* _Supplied records_:

<<<<

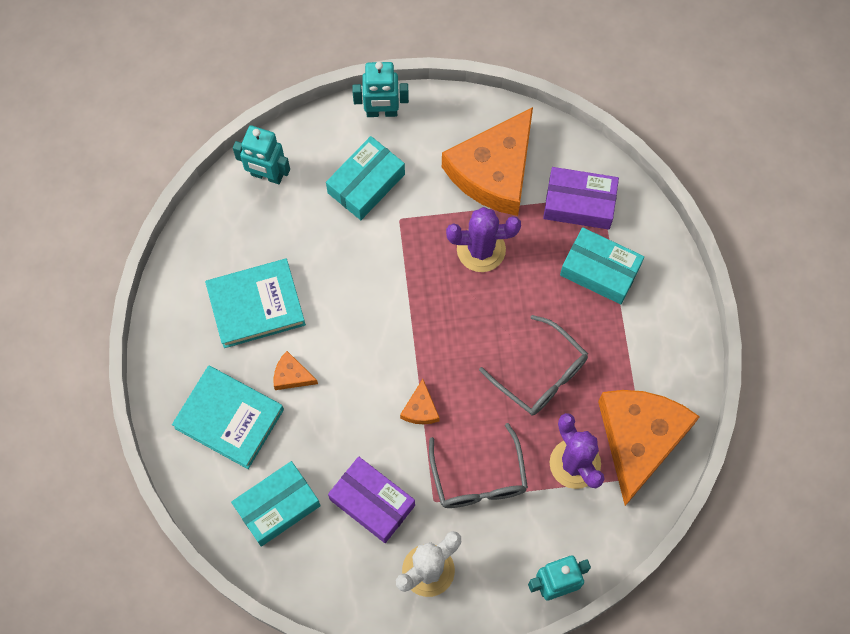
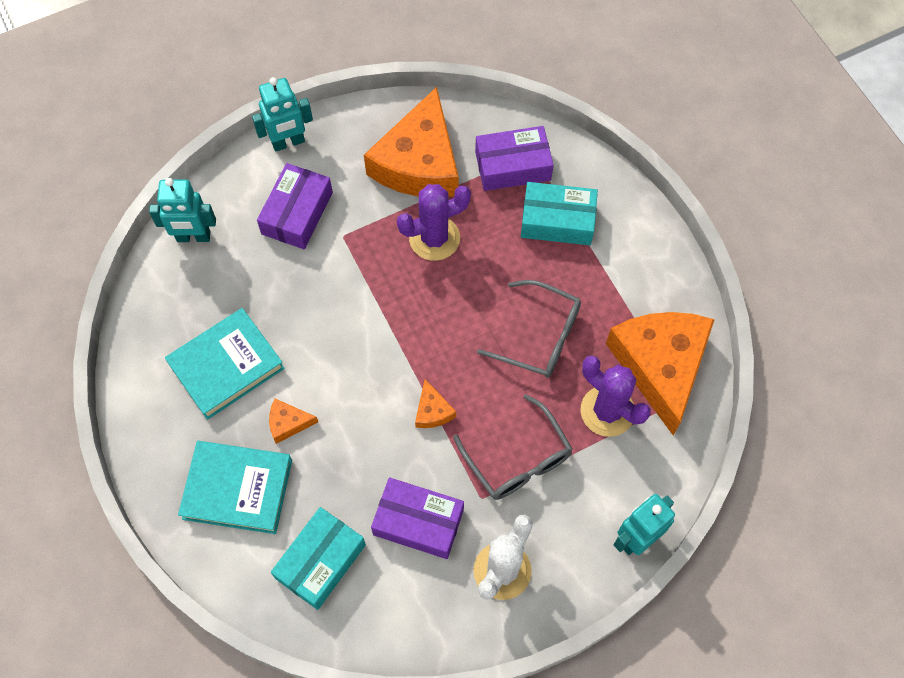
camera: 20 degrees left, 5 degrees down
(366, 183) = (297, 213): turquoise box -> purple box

>>>>
<<<<

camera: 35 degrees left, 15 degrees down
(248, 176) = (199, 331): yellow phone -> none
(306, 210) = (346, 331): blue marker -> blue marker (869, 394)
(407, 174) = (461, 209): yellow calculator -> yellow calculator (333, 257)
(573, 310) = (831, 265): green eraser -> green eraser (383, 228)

>>>>

* _What this task involves_: In the lines above, locate the string "camera". Copy every line where it occurs.

* _Response to this task_:
camera: 20 degrees left, 5 degrees down
camera: 35 degrees left, 15 degrees down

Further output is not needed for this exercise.